(Given records):
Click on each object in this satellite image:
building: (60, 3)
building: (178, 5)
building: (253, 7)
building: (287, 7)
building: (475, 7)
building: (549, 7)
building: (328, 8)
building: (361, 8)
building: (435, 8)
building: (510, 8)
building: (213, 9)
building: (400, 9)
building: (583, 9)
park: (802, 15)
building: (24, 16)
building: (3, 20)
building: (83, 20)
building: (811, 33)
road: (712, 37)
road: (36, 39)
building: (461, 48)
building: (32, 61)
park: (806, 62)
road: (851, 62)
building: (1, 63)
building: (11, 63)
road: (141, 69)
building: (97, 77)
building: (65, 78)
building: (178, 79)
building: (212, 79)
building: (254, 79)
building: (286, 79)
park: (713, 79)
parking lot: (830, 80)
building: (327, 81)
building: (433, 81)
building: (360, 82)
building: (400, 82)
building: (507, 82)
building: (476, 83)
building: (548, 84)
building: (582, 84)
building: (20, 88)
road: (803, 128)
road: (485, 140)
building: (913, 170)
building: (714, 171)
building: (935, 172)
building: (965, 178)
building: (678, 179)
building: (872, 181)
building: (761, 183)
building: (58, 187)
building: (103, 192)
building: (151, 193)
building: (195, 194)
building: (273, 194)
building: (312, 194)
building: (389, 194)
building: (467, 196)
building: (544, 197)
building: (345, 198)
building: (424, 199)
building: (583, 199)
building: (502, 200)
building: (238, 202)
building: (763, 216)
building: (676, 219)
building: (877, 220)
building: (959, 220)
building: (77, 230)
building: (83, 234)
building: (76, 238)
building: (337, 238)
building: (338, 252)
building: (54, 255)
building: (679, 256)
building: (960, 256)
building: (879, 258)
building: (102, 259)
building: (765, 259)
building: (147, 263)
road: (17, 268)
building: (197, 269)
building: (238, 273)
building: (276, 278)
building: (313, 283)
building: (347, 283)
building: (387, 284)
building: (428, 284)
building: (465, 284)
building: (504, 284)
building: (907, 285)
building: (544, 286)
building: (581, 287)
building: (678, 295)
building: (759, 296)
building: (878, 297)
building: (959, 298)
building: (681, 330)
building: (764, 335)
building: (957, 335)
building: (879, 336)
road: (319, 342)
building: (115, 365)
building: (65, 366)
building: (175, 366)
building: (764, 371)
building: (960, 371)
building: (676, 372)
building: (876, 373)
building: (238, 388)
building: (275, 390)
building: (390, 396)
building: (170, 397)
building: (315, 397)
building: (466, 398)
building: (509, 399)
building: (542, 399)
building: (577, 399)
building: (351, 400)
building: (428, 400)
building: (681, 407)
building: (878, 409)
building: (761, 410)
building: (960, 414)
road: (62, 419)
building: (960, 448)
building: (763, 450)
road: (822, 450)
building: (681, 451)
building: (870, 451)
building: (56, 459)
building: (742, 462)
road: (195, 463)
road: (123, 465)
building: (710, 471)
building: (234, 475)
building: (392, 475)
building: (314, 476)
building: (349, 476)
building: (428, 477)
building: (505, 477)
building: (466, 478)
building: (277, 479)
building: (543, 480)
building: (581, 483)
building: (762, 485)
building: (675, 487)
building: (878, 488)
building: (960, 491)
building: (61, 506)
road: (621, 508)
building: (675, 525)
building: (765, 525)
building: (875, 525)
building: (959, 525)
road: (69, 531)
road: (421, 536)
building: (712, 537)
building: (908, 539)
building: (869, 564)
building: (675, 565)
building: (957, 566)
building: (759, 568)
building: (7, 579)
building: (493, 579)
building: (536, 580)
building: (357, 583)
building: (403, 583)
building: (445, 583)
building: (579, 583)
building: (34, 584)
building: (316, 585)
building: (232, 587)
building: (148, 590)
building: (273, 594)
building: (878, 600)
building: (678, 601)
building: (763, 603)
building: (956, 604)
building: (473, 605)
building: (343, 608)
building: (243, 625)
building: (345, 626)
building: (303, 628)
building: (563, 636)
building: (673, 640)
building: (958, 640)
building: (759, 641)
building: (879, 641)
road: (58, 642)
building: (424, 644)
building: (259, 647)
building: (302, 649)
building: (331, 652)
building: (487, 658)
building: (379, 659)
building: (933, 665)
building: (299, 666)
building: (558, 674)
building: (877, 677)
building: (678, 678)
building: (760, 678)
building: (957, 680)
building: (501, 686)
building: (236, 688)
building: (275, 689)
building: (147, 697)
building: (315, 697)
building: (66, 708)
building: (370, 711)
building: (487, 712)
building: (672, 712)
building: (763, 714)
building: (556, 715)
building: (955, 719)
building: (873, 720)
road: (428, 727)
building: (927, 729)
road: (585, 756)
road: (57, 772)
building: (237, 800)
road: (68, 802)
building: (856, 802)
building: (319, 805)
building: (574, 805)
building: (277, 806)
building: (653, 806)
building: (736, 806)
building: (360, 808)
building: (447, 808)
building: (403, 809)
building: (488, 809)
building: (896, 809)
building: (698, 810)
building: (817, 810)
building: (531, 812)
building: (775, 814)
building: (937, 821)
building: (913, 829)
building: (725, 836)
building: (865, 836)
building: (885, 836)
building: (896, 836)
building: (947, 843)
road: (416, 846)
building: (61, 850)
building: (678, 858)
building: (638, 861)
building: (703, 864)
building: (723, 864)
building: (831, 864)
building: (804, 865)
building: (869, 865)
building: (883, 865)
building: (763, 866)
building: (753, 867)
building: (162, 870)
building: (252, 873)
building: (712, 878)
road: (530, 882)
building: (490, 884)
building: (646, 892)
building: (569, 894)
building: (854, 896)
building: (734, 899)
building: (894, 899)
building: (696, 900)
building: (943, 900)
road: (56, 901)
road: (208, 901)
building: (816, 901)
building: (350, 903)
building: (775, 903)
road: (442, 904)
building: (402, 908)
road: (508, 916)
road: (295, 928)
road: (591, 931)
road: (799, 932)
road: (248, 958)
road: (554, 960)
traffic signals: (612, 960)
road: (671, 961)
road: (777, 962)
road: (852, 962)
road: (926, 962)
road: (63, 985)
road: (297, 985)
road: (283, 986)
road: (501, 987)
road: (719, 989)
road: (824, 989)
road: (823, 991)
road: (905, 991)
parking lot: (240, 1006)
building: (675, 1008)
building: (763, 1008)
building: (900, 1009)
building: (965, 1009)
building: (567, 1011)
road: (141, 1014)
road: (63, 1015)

(What you have to do): Each line of the entries holding the string "parking" should be found and copied.

(Response to the exercise):
parking lot: (830, 80)
parking lot: (240, 1006)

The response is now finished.